#### Data section ####

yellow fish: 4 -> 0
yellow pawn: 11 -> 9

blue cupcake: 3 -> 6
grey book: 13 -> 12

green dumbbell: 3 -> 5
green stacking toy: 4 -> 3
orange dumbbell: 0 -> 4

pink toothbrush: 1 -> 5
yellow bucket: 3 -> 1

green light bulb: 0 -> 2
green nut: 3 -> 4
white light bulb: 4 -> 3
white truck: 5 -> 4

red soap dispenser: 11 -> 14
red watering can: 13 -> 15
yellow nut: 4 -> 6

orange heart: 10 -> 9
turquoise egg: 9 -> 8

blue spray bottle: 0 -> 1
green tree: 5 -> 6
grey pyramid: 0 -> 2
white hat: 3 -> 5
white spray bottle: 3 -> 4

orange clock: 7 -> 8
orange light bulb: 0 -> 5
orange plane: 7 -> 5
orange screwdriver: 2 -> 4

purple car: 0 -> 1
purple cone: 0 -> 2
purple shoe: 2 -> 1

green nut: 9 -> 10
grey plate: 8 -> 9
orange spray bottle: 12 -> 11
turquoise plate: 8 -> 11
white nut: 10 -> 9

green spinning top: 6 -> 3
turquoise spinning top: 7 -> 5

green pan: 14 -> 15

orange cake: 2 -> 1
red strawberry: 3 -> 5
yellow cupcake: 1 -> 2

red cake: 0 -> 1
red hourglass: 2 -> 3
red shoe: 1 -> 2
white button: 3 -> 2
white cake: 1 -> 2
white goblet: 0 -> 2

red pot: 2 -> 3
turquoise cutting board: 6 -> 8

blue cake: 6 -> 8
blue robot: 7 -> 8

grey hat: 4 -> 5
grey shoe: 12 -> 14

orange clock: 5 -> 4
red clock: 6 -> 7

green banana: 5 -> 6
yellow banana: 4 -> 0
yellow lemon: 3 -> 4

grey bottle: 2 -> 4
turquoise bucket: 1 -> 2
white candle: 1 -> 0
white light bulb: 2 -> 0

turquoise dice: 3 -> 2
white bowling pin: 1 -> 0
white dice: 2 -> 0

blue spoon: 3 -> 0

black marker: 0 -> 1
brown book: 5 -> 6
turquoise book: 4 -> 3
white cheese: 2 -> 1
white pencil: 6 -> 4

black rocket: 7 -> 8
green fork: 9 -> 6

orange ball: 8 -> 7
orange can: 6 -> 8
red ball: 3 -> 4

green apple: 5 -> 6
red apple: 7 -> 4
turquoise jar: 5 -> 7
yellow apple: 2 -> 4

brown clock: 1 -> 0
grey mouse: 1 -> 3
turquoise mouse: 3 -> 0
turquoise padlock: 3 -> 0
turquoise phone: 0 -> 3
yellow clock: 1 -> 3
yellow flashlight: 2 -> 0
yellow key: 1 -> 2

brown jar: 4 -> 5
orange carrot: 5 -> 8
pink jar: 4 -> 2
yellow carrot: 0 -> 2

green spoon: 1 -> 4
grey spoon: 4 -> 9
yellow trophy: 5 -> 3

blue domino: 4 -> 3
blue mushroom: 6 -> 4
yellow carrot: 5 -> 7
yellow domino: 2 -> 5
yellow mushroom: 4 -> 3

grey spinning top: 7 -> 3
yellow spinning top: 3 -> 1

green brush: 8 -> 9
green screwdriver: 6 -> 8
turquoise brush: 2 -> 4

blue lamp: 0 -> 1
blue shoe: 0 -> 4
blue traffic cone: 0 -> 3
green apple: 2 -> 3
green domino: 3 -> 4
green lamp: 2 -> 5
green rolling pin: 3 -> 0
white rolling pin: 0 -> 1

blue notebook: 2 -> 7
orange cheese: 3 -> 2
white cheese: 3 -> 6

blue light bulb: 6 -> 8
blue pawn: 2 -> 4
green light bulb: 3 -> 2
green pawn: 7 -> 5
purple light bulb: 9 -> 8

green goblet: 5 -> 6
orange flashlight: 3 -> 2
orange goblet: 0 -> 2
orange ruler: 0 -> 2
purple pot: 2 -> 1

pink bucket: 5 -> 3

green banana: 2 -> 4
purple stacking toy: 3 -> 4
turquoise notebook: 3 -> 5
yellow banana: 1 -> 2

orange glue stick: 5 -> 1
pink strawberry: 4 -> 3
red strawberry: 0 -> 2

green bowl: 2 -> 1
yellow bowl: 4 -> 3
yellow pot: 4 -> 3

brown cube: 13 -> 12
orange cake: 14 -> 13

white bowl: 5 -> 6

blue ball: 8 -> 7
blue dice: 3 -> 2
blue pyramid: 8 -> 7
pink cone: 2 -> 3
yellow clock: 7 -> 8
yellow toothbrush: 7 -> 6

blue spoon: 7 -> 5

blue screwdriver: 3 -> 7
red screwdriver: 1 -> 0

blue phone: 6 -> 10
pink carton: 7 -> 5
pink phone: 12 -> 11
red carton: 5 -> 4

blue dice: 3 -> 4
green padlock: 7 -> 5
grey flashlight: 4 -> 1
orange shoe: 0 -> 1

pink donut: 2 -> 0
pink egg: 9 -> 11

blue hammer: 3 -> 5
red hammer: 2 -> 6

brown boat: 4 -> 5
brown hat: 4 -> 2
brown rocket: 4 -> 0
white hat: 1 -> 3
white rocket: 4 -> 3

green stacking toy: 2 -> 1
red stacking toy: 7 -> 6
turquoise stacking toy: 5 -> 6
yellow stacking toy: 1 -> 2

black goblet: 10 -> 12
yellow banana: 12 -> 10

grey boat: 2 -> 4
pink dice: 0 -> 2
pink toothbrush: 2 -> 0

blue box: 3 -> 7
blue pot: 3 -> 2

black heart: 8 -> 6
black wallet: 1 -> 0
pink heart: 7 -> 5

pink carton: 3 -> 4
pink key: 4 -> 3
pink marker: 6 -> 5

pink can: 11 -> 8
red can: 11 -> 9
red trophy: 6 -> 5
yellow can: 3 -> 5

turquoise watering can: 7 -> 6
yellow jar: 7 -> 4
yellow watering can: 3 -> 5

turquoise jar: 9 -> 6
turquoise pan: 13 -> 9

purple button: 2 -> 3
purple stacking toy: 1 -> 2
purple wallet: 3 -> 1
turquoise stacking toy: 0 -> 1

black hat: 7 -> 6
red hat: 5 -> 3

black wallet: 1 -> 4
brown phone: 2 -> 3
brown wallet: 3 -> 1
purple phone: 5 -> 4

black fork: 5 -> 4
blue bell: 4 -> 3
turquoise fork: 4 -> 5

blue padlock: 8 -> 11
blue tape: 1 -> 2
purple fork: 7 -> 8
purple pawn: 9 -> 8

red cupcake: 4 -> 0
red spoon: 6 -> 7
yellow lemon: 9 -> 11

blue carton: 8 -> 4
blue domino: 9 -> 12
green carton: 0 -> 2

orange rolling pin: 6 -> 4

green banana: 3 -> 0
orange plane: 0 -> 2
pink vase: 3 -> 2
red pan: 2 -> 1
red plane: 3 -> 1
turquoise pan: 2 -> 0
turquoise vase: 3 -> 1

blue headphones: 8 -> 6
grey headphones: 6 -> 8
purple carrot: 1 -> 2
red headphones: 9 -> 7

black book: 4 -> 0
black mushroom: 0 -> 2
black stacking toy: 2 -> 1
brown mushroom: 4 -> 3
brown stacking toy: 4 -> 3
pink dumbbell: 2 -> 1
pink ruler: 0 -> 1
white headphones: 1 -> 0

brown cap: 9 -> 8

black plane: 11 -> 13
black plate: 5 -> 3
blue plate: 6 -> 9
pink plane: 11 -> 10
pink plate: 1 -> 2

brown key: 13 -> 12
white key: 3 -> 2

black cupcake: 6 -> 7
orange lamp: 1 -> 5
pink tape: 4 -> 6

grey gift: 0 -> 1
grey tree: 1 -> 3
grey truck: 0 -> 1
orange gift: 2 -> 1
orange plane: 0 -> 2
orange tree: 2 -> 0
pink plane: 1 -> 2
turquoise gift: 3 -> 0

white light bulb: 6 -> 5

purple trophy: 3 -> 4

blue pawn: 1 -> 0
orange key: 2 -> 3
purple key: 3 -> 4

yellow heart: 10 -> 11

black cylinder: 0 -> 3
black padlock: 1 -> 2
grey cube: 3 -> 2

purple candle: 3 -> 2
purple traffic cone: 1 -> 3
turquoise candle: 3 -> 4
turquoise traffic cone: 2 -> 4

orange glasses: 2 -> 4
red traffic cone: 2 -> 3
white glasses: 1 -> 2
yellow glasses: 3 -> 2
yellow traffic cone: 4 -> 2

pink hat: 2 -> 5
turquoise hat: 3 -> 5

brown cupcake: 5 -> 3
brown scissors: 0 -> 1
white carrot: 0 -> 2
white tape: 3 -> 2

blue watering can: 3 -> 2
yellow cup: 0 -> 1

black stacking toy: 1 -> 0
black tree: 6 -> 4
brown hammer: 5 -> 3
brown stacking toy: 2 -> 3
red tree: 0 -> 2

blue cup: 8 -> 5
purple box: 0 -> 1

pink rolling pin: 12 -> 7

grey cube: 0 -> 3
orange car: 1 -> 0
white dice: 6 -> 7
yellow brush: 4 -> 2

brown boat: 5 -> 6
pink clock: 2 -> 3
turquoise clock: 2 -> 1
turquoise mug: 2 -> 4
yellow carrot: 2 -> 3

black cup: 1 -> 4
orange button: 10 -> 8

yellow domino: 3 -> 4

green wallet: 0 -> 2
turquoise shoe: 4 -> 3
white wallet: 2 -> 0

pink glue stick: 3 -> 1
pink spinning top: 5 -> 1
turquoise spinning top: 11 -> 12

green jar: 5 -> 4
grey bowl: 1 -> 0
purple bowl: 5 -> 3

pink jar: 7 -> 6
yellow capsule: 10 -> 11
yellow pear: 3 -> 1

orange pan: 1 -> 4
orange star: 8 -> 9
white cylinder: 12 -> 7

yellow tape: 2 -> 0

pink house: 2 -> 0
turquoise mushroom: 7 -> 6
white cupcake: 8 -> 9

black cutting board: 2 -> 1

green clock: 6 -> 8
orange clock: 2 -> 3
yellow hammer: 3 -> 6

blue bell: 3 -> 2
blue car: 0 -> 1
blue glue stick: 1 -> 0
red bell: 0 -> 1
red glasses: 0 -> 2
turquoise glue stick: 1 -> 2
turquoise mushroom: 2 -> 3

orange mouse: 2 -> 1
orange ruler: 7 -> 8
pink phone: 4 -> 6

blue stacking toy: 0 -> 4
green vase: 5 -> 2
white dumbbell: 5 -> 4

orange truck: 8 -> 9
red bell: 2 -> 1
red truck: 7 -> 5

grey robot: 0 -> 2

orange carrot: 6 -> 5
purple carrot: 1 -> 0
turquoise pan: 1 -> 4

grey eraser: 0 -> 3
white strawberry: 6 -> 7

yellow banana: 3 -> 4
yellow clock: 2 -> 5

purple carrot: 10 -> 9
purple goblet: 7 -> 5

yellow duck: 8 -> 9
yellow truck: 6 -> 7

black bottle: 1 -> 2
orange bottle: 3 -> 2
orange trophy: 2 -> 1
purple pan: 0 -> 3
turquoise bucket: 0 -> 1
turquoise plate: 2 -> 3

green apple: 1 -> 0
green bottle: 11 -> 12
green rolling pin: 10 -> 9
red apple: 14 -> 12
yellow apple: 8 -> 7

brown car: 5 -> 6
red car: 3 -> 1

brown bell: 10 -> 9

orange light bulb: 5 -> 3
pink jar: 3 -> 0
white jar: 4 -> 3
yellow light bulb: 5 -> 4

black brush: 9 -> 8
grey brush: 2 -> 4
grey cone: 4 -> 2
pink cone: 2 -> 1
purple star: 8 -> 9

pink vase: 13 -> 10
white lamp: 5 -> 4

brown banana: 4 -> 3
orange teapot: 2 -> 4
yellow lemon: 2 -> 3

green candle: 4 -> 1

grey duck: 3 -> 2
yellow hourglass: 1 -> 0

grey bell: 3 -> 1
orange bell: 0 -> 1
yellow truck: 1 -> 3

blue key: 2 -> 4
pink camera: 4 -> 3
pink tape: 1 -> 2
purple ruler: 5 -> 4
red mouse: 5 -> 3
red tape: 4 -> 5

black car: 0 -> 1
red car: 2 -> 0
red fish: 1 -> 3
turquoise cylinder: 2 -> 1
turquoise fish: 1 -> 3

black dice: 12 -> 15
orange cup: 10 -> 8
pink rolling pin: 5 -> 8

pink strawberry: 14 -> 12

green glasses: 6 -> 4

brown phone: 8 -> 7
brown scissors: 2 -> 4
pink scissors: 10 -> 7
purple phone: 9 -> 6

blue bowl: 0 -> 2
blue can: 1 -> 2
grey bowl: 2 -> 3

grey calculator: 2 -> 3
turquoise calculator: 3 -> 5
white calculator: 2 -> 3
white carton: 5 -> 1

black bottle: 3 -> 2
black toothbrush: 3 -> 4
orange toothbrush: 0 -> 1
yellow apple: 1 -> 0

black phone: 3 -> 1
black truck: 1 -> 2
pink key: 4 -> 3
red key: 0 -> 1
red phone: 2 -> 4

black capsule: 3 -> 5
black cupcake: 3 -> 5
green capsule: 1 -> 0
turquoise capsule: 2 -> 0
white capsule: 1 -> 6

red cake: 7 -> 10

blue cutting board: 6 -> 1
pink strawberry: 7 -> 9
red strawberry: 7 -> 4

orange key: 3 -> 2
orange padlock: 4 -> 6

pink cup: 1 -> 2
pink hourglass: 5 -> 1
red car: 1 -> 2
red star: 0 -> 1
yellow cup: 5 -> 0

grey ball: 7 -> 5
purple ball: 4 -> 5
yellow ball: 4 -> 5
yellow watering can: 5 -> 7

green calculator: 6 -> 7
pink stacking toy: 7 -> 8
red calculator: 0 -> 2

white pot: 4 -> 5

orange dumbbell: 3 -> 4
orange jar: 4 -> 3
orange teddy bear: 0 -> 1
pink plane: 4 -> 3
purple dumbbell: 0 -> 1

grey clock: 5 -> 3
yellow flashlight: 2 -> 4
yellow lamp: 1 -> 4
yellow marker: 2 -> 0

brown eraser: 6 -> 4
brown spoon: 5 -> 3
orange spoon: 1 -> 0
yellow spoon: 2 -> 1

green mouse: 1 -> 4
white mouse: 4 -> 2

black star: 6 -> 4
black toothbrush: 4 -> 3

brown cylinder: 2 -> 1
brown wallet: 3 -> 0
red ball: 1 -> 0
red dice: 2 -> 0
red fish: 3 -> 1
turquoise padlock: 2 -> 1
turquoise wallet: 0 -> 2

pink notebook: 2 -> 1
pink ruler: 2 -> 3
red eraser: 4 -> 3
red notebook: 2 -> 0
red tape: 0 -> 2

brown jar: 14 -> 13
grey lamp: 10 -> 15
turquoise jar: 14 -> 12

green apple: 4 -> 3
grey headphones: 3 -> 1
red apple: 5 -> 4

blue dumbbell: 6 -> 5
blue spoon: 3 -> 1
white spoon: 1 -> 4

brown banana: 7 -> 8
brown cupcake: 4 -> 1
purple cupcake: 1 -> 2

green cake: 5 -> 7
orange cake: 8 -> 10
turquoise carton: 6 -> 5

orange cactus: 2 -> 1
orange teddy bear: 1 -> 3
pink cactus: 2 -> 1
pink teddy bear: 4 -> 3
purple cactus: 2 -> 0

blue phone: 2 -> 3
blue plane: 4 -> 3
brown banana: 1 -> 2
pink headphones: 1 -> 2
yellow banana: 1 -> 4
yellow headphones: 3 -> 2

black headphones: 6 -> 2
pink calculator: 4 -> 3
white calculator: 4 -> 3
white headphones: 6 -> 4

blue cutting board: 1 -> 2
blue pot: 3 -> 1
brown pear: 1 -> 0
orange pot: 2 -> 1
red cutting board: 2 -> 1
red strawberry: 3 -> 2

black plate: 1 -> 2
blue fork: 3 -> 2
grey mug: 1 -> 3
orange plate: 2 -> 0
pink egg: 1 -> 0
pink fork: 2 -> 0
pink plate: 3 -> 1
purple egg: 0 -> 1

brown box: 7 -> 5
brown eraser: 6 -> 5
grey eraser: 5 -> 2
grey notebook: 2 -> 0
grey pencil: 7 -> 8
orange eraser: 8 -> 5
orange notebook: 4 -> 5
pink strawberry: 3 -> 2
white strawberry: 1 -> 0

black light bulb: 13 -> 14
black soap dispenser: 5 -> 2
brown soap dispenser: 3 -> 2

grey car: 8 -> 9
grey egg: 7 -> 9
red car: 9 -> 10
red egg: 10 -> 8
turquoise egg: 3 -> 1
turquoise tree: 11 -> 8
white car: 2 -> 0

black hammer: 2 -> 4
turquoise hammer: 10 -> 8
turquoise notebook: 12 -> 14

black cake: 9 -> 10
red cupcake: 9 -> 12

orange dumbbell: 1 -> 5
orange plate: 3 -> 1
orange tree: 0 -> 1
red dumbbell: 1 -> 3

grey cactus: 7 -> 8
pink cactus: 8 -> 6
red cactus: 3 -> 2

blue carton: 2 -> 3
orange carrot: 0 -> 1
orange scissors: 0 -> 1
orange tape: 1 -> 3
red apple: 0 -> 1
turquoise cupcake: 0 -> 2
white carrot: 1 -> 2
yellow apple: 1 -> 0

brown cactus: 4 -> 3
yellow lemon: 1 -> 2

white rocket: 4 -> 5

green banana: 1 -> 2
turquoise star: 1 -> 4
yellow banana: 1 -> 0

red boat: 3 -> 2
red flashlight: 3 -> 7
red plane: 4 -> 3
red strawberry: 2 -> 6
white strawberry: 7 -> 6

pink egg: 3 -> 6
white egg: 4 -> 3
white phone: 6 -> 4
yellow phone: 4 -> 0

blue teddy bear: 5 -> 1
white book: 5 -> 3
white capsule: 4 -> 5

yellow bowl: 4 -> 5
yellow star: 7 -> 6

####

Exercise details: Show every line above in which the word "bottle" is found.

Written reply:
blue spray bottle: 0 -> 1
white spray bottle: 3 -> 4
orange spray bottle: 12 -> 11
grey bottle: 2 -> 4
black bottle: 1 -> 2
orange bottle: 3 -> 2
green bottle: 11 -> 12
black bottle: 3 -> 2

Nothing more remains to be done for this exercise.